Task item
Restate word for word only the lines from the one with "[(41,53),(26,42),(12,61),(26,73),(41,53)]" through the end of the records; no pictures belong in the copy.

Records for the exercise
-.-.-

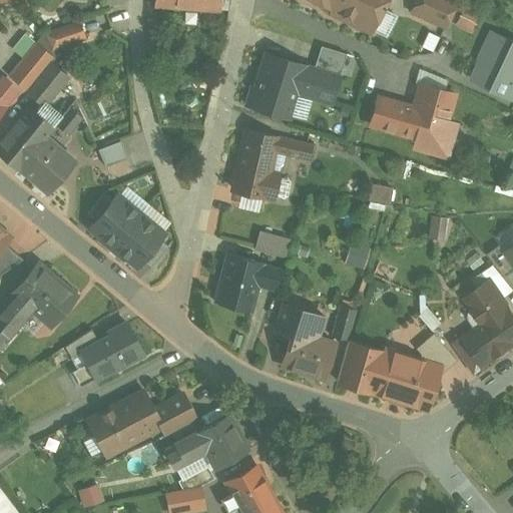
[(155,0),(155,6),(220,11),(221,0),(155,0)]
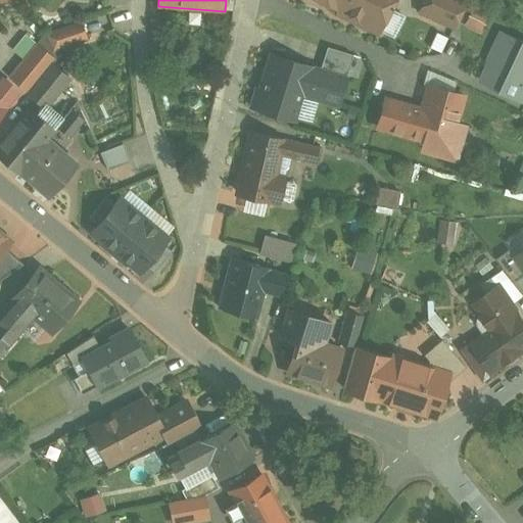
[(395,0),(322,0),(337,8),(339,13),(379,34),(395,0)]
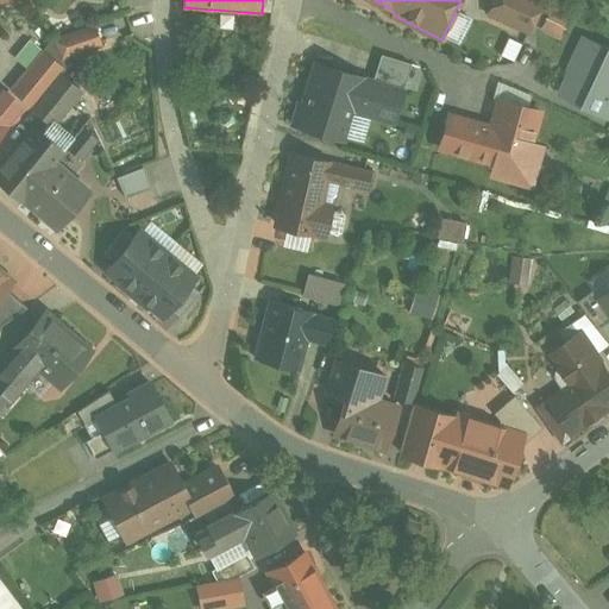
[(544,2),(538,0),(496,0),(491,14),(529,32),(544,2)]
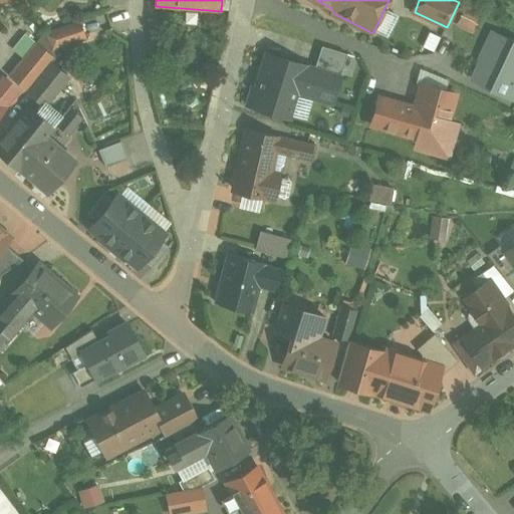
[(391,33),(401,17),(393,11),(381,27),(391,33)]
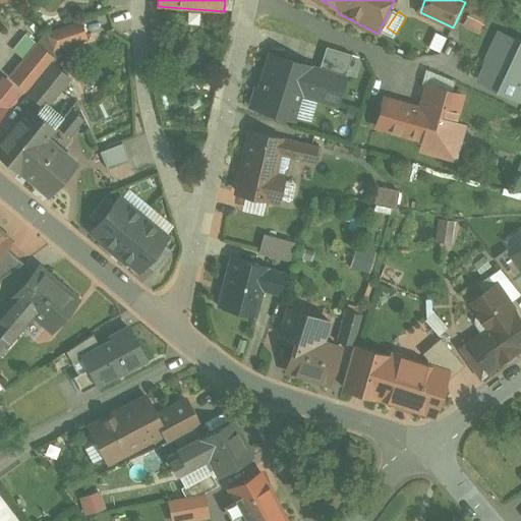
[(487,18),(472,11),(467,21),(482,29),(487,18)]
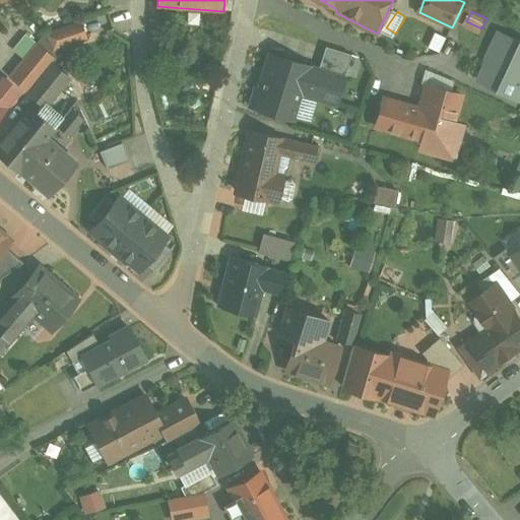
[(80,20),(46,33),(54,50),(86,38),(80,20)]
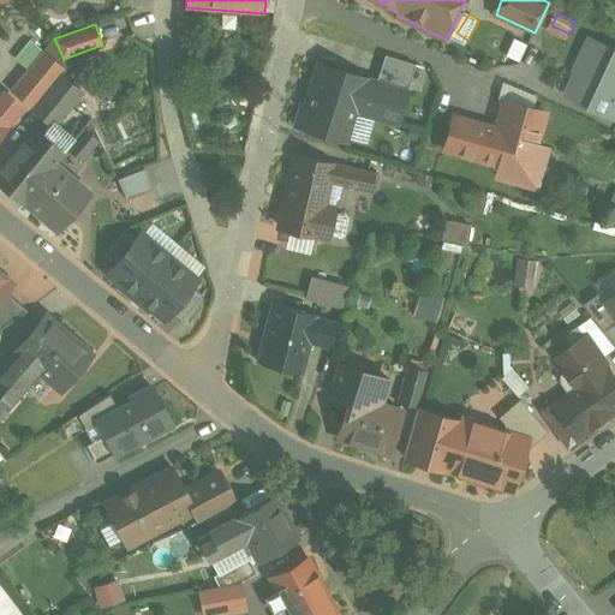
[(614,52),(591,41),(568,93),(614,113),(614,52)]
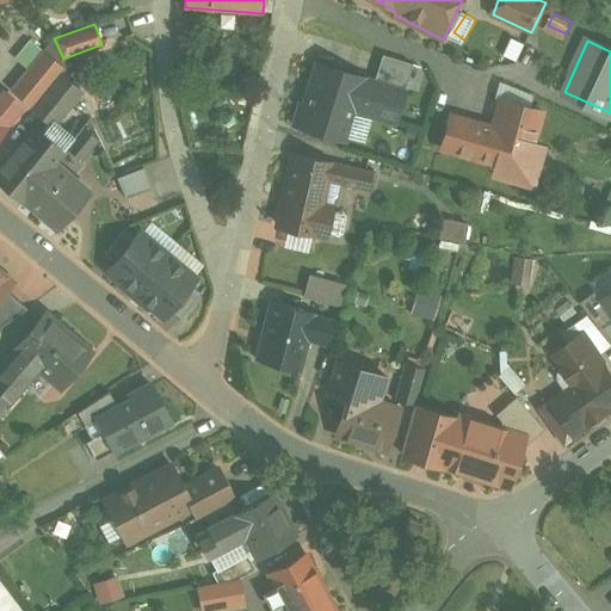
[(41,53),(26,42),(12,61),(26,73),(41,53)]
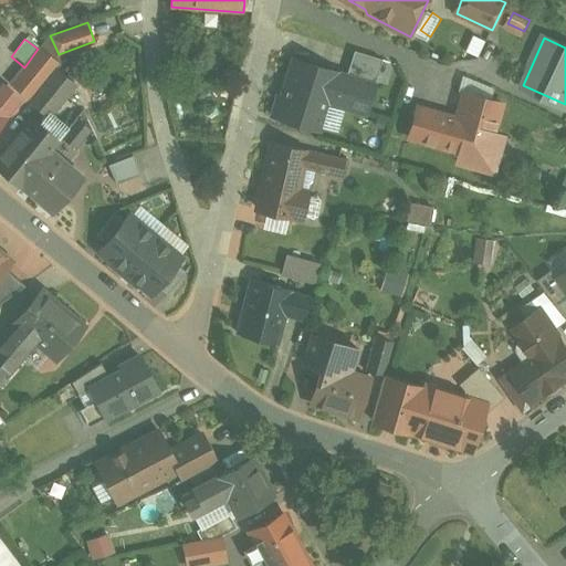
[(24,67),(10,83),(31,100),(55,69),(61,63),(40,46),(38,49),(24,67)]
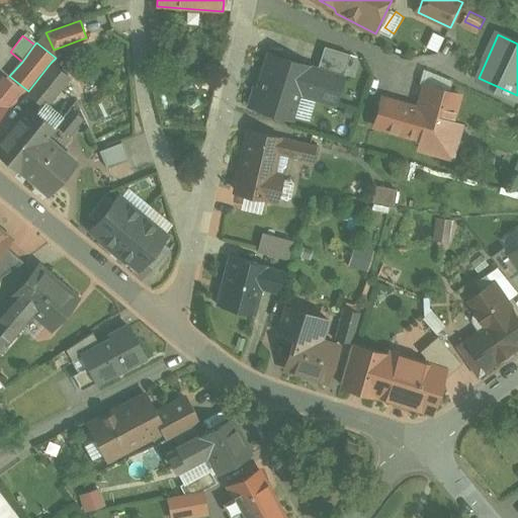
[(350,54),(326,46),(318,70),(343,78),(350,54)]
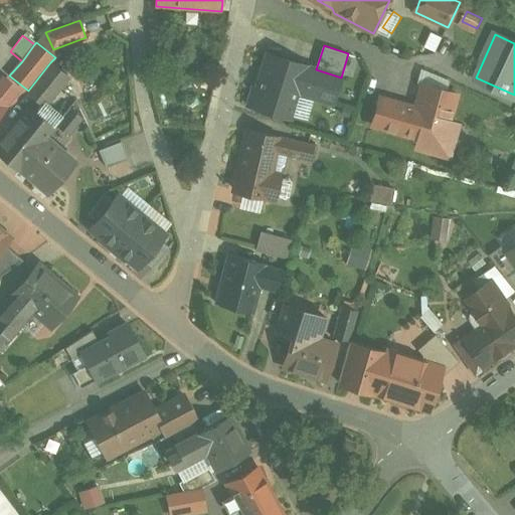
[(308,65),(269,51),(247,111),(287,124),(299,92),(307,67),(308,65)]
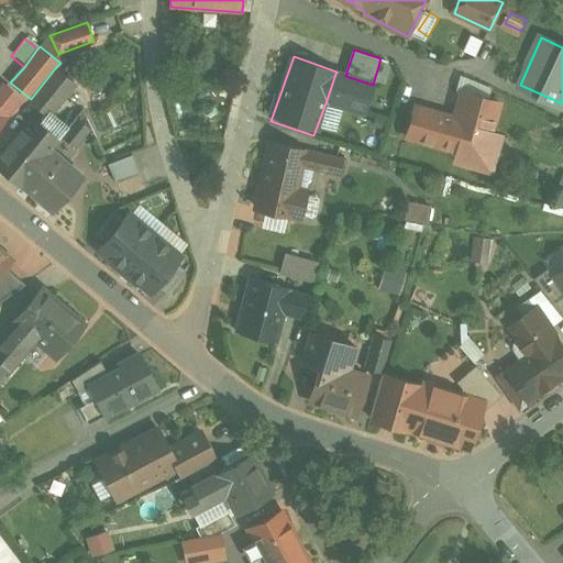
[(55,68),(31,99),(50,114),(75,85),(55,68)]
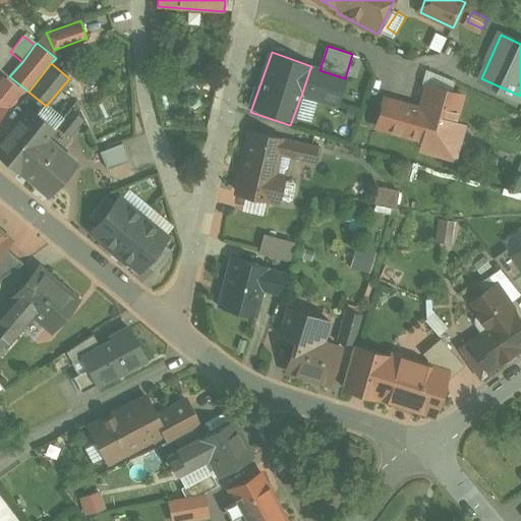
[(320,70),(310,68),(302,93),(319,98),(320,97),(337,103),(345,78),(320,70)]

-.-.-

Result for this exercise
[(41,53),(26,42),(12,61),(26,73),(41,53)]
[(24,67),(10,83),(31,100),(55,69),(61,63),(40,46),(38,49),(24,67)]
[(350,54),(326,46),(318,70),(343,78),(350,54)]
[(308,65),(269,51),(247,111),(287,124),(299,92),(307,67),(308,65)]
[(55,68),(31,99),(50,114),(75,85),(55,68)]
[(320,70),(310,68),(302,93),(319,98),(320,97),(337,103),(345,78),(320,70)]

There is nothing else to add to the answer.